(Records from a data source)
Content starts

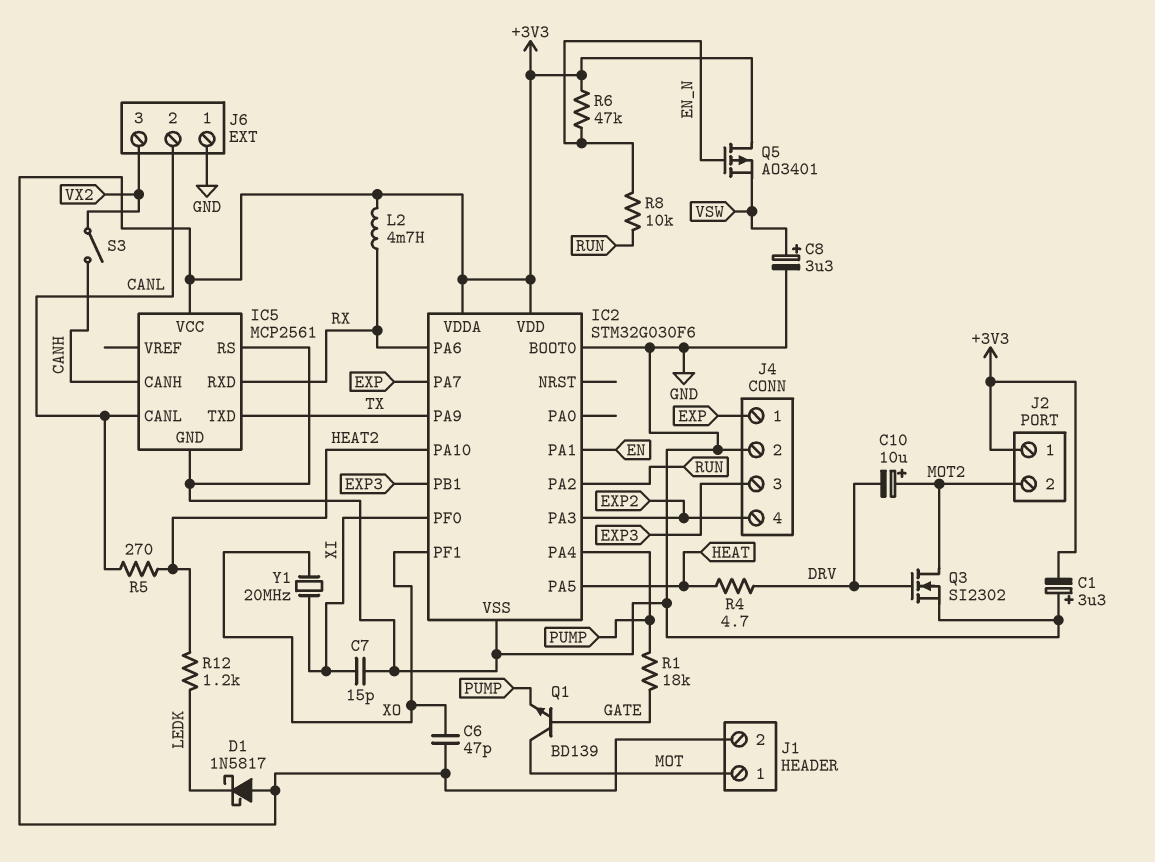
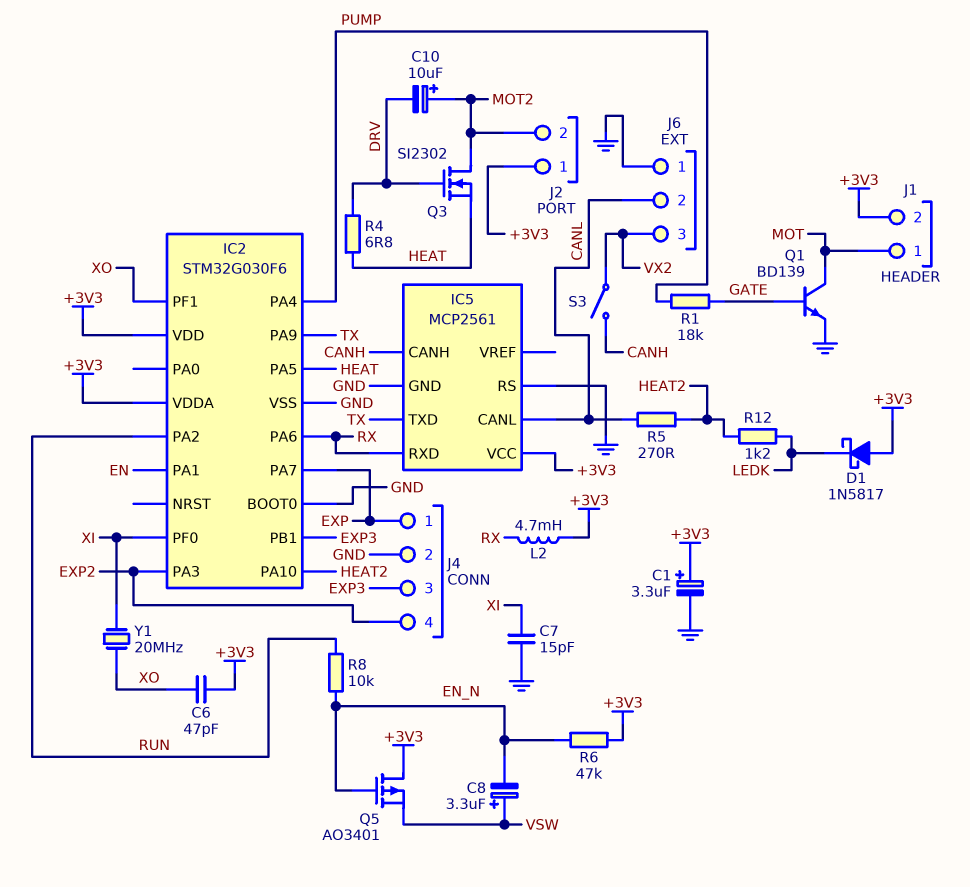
C1: 3.3uF (plus GND, minus +3V3) -> 3.3uF (plus +3V3, minus GND)
C8: 3.3uF (plus VSW, minus GND) -> 3.3uF (plus VSW, minus EN_N)
Q1: NPN BD139 (B GATE, C MOT, E PUMP) -> NPN BD139 (B GATE, C MOT, E GND)
Q3: NMOS SI2302 (G DRV, D MOT2, S GND) -> NMOS SI2302 (G DRV, D MOT2, S HEAT)
R4: 4.7 (DRV, HEAT) -> 6.8 (DRV, HEAT)

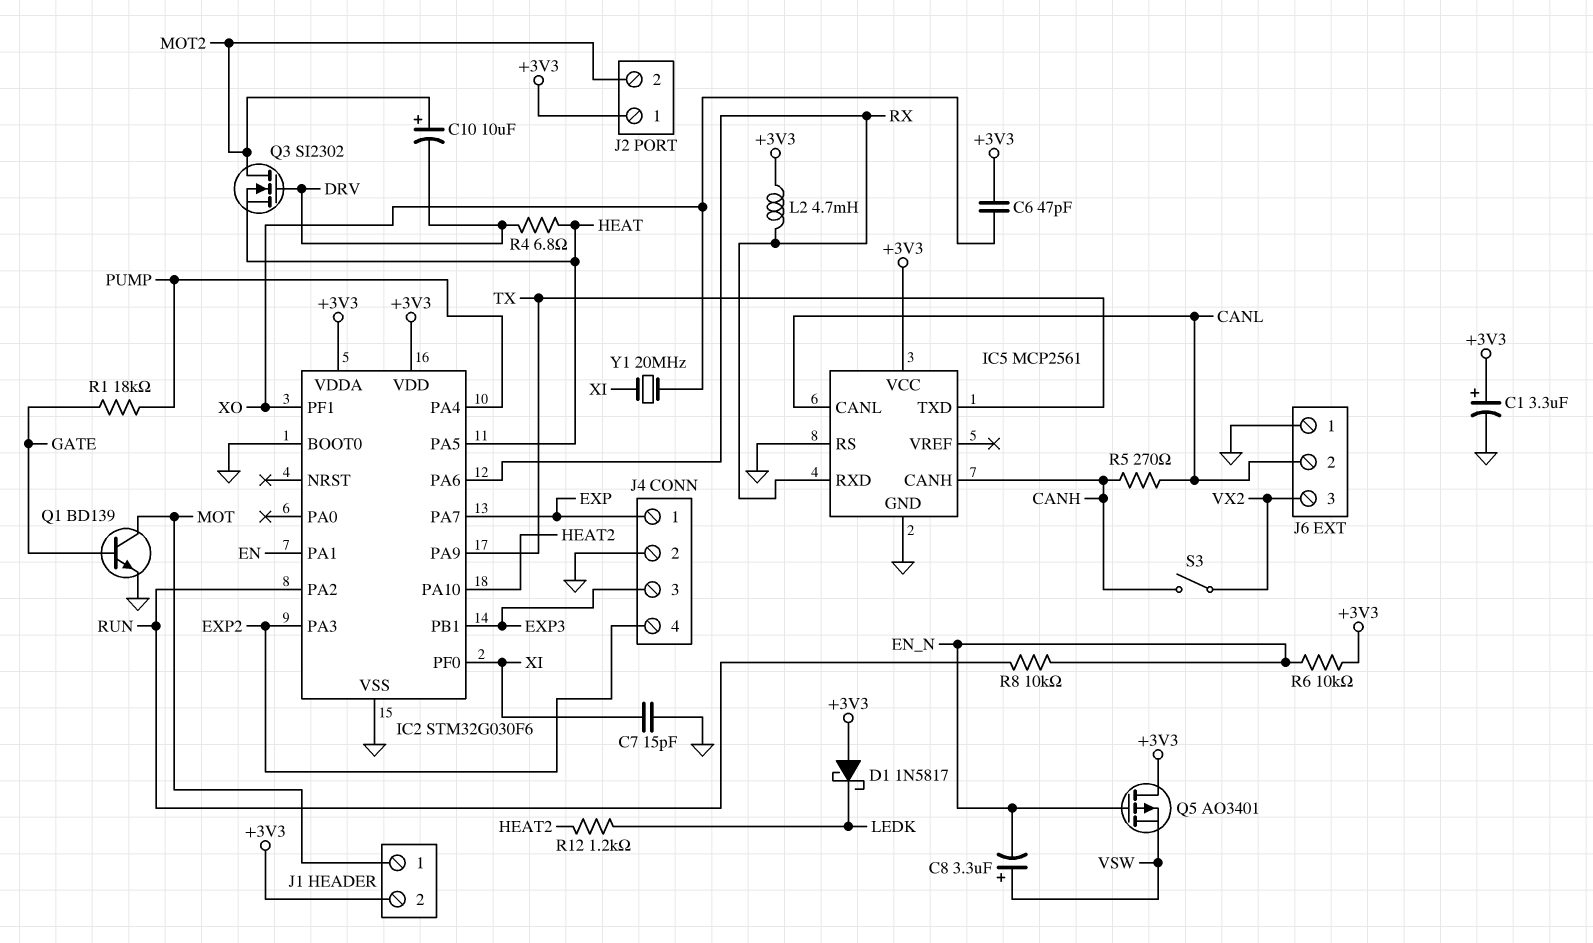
R5: 270 (CANL, HEAT2) -> 270 (CANH, CANL)
R6: 47k (+3V3, EN_N) -> 10k (+3V3, EN_N)

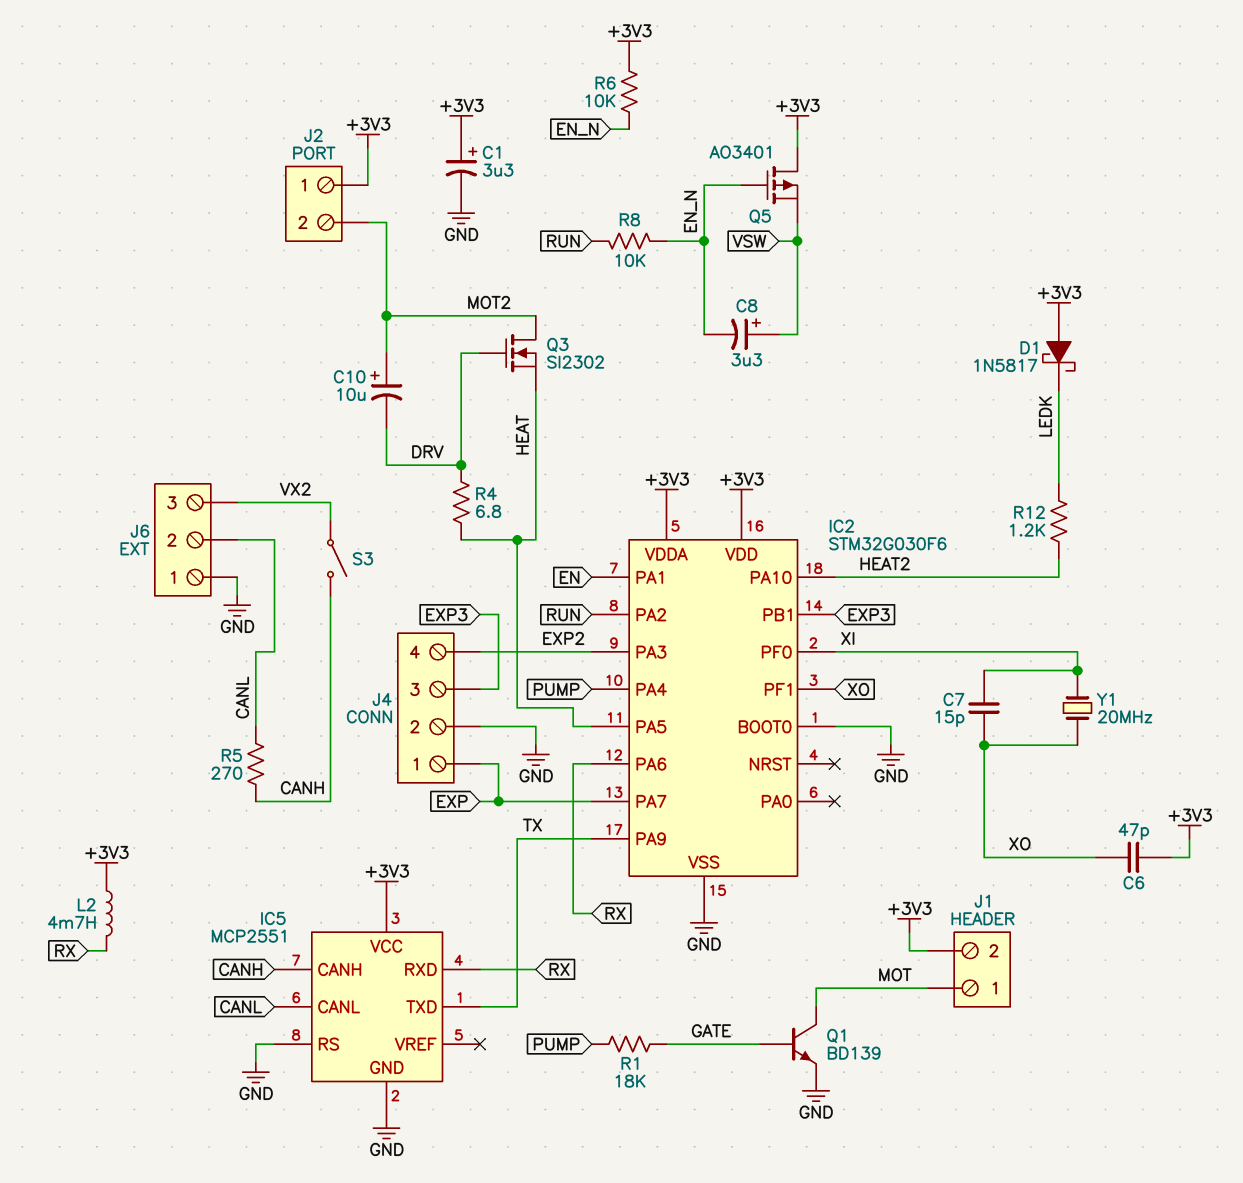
C7: 15pF (GND, XI) -> 15pF (XI, XO)
IC5: MCP2561 -> MCP2551

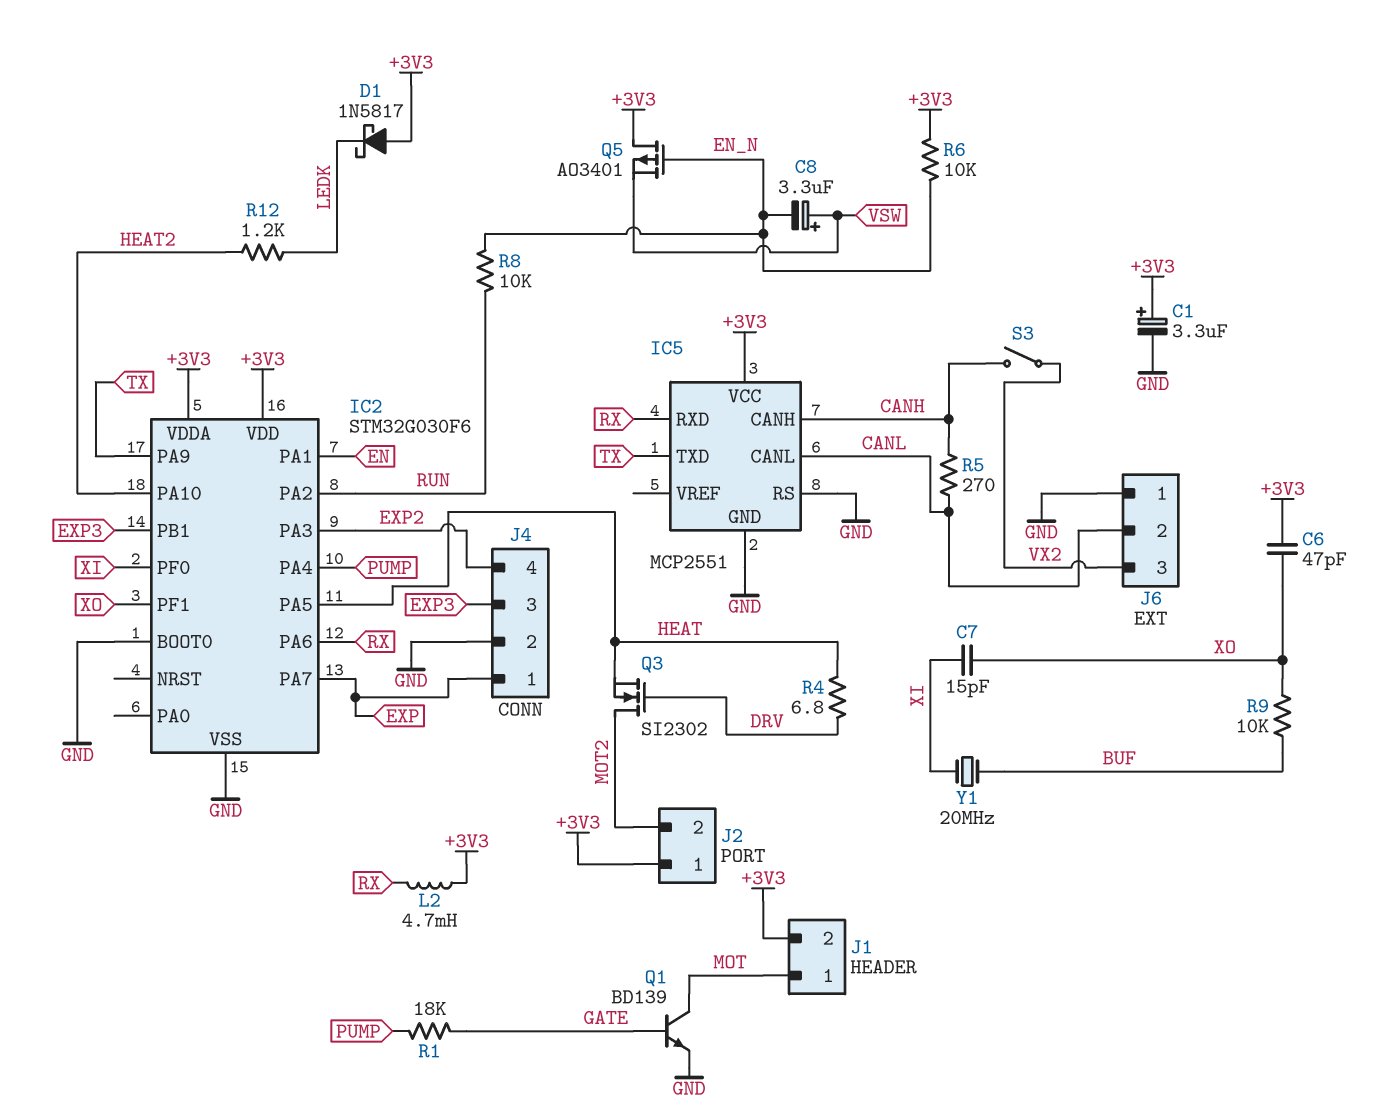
C10: 10uF (plus MOT2, minus DRV) -> none
R9: none -> 10k (BUF, XO)
Y1: 20MHz (XI, XO) -> 20MHz (BUF, XI)

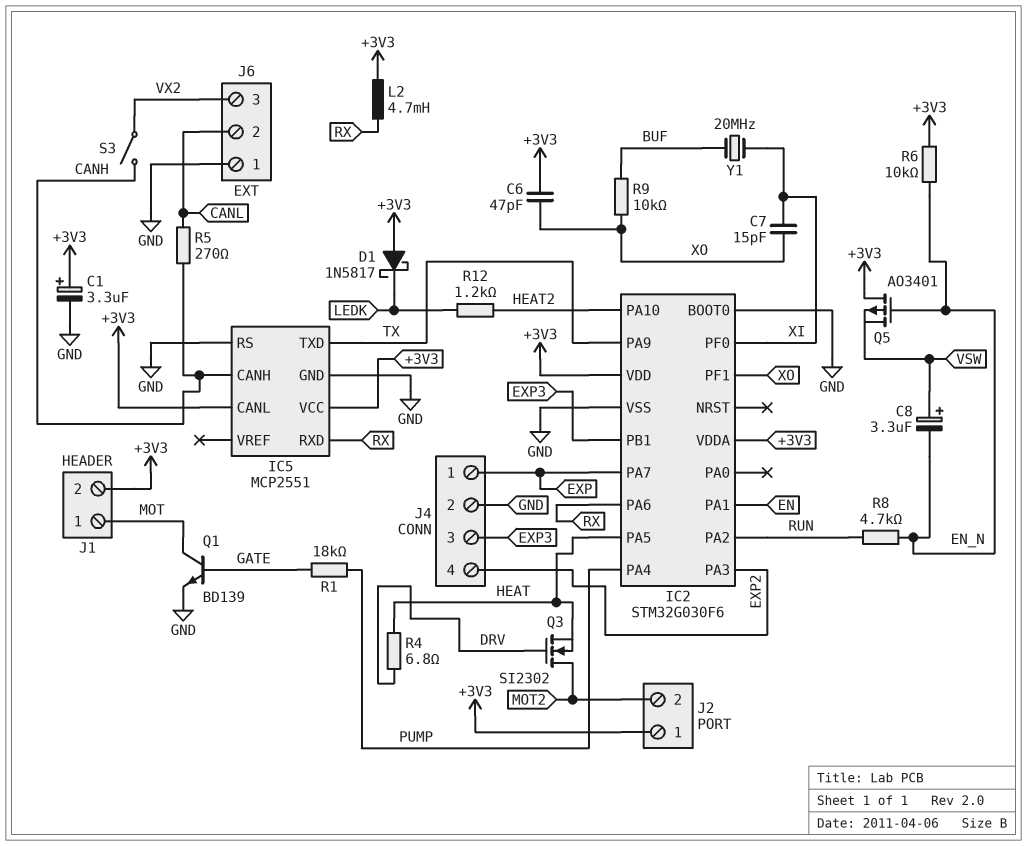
IC5 pin CANL: CANL -> +3V3
R8: 10k (EN_N, RUN) -> 4.7k (EN_N, RUN)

Content ends

BRIEF —
Copy the data above word for word. Pictures stay out.

RESPONSE TO THE TASK —
C1: 3.3uF (plus GND, minus +3V3) -> 3.3uF (plus +3V3, minus GND)
C8: 3.3uF (plus VSW, minus GND) -> 3.3uF (plus VSW, minus EN_N)
Q1: NPN BD139 (B GATE, C MOT, E PUMP) -> NPN BD139 (B GATE, C MOT, E GND)
Q3: NMOS SI2302 (G DRV, D MOT2, S GND) -> NMOS SI2302 (G DRV, D MOT2, S HEAT)
R4: 4.7 (DRV, HEAT) -> 6.8 (DRV, HEAT)

R5: 270 (CANL, HEAT2) -> 270 (CANH, CANL)
R6: 47k (+3V3, EN_N) -> 10k (+3V3, EN_N)

C7: 15pF (GND, XI) -> 15pF (XI, XO)
IC5: MCP2561 -> MCP2551

C10: 10uF (plus MOT2, minus DRV) -> none
R9: none -> 10k (BUF, XO)
Y1: 20MHz (XI, XO) -> 20MHz (BUF, XI)

IC5 pin CANL: CANL -> +3V3
R8: 10k (EN_N, RUN) -> 4.7k (EN_N, RUN)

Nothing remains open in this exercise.